_WHAT YOU NEED TO DO_
If a line in the records below contains the word "none", copy it.

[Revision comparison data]
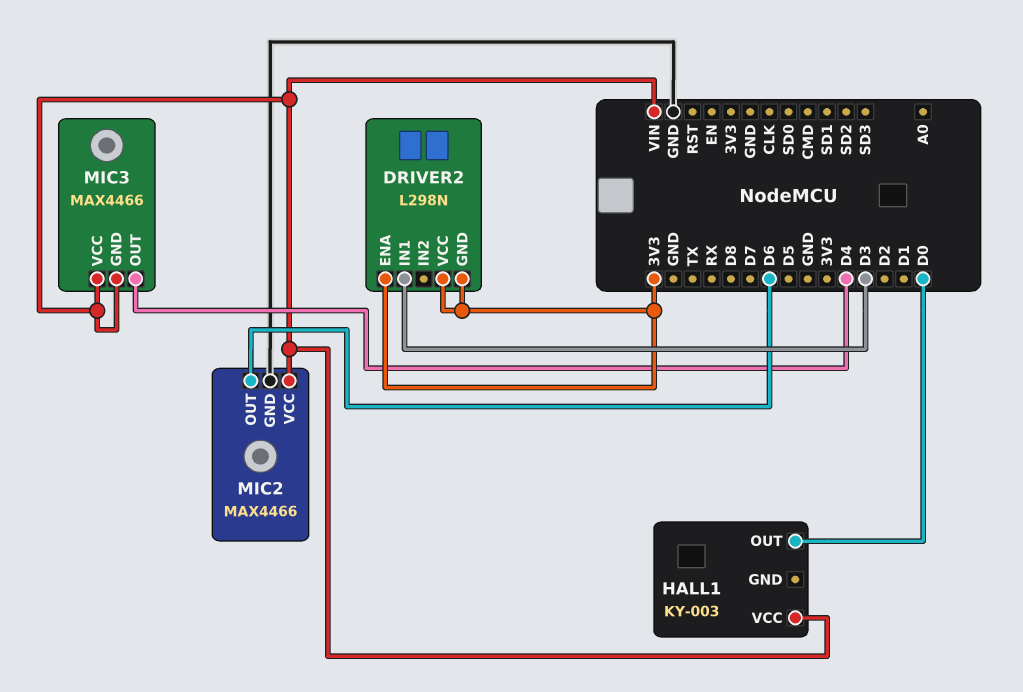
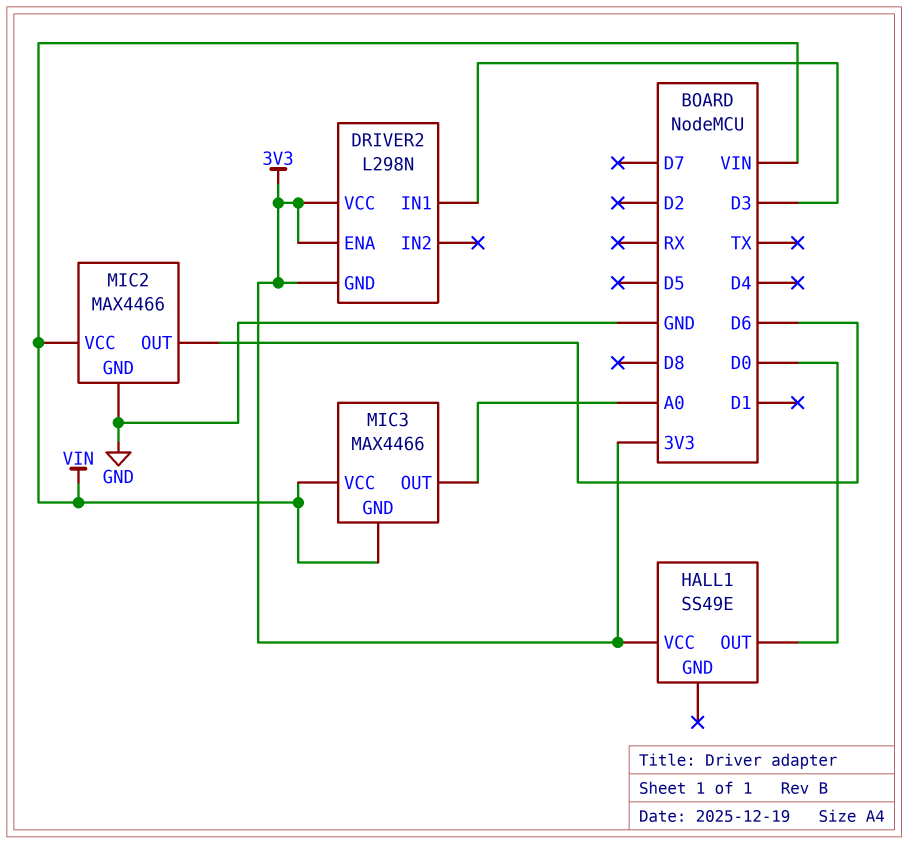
HALL1: KY-003 -> SS49E
HALL1 pin VCC: VIN -> 3V3
MIC3 pin OUT: D4 -> A0

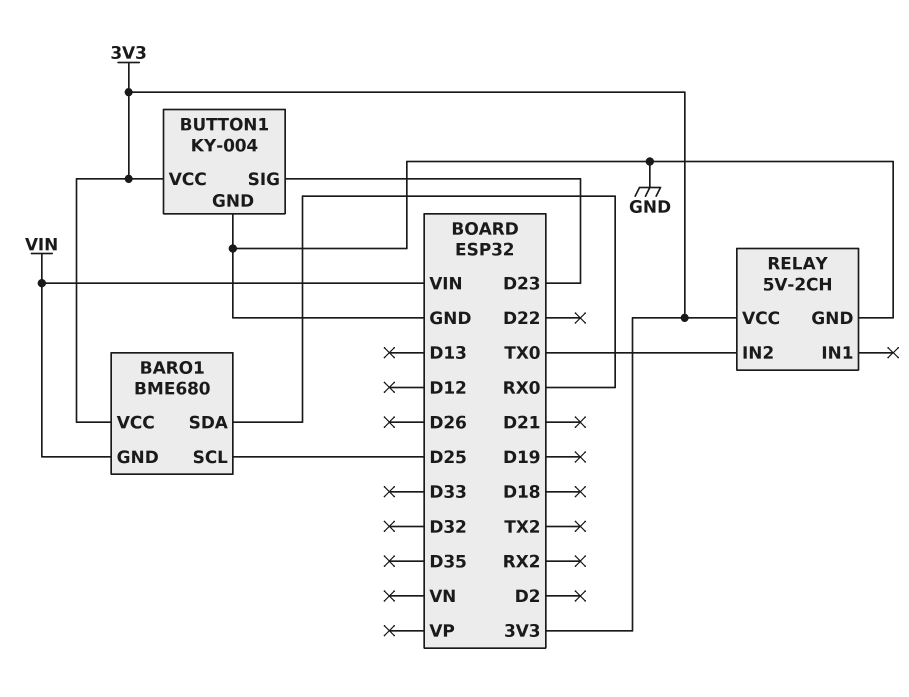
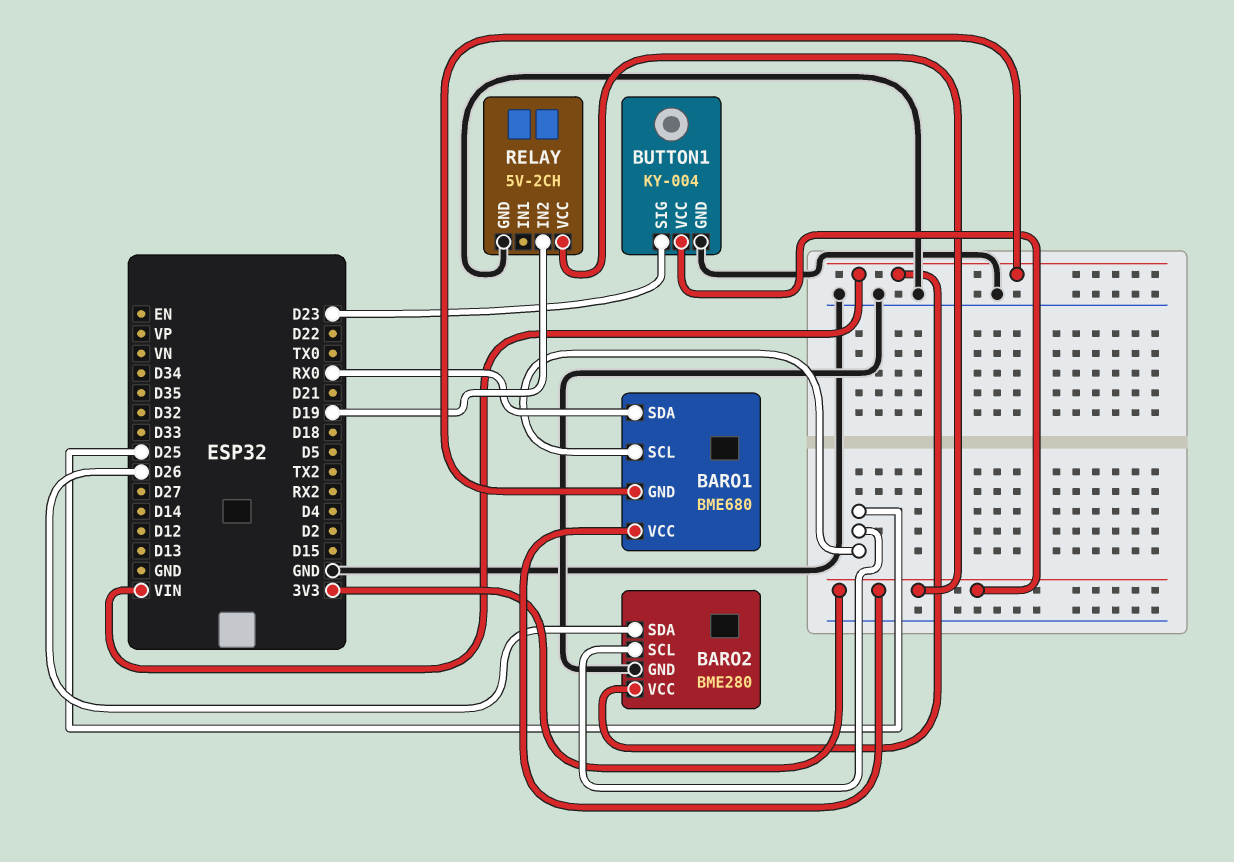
BARO2: none -> BME280
BARO2 pin GND: none -> GND
BARO2 pin SCL: none -> D25
BARO2 pin SDA: none -> D26
BARO2 pin VCC: none -> VIN
RELAY pin IN2: TX0 -> D19

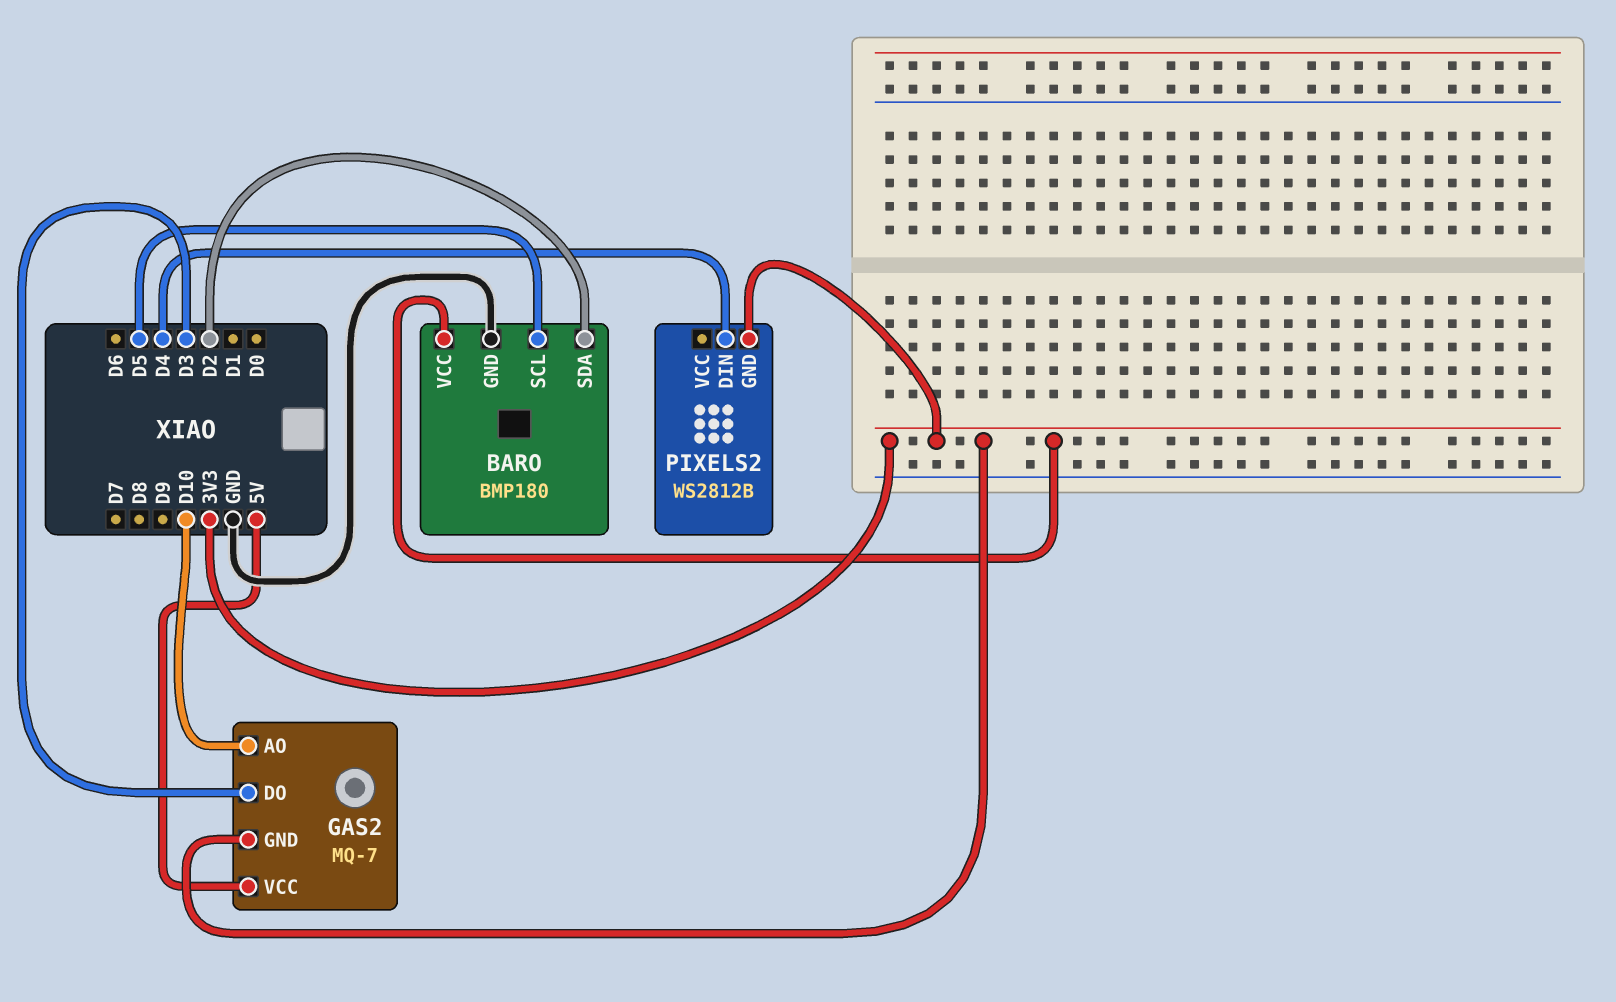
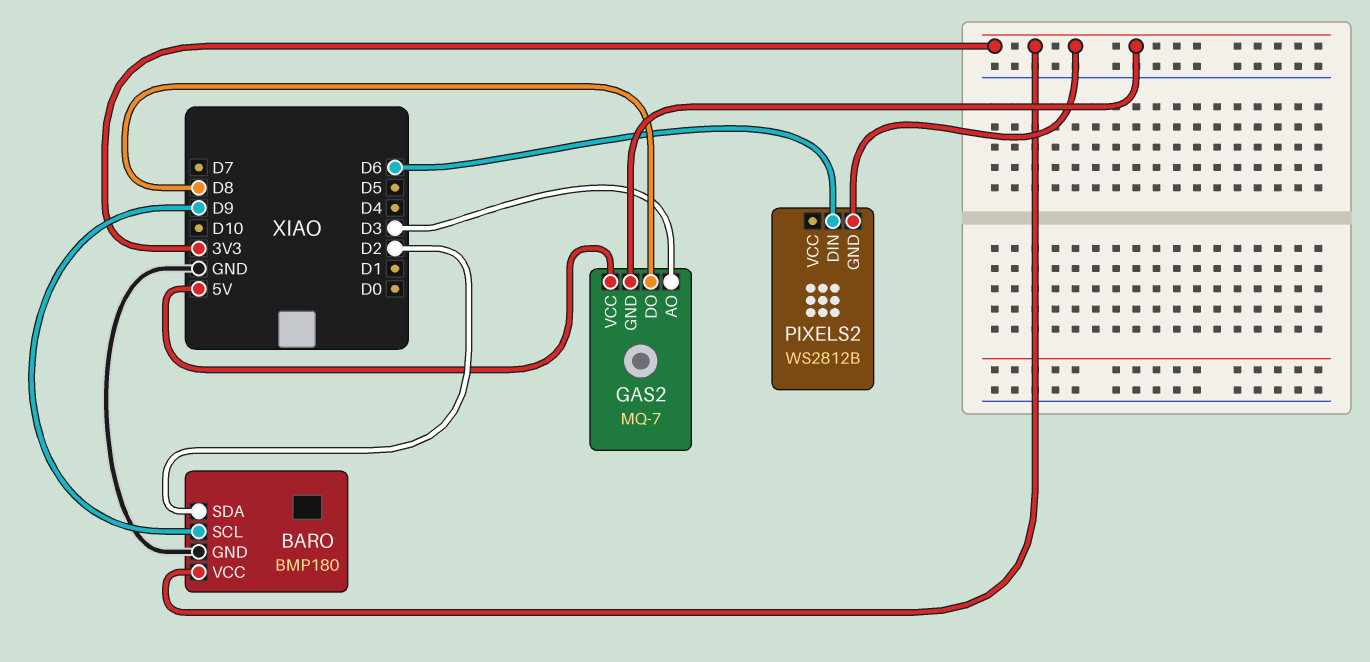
BARO pin SCL: D5 -> D9
GAS2 pin AO: D10 -> D3
GAS2 pin DO: D3 -> D8
PIXELS2 pin DIN: D4 -> D6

_EXERCISE SOLUTION_
BARO2: none -> BME280
BARO2 pin GND: none -> GND
BARO2 pin SCL: none -> D25
BARO2 pin SDA: none -> D26
BARO2 pin VCC: none -> VIN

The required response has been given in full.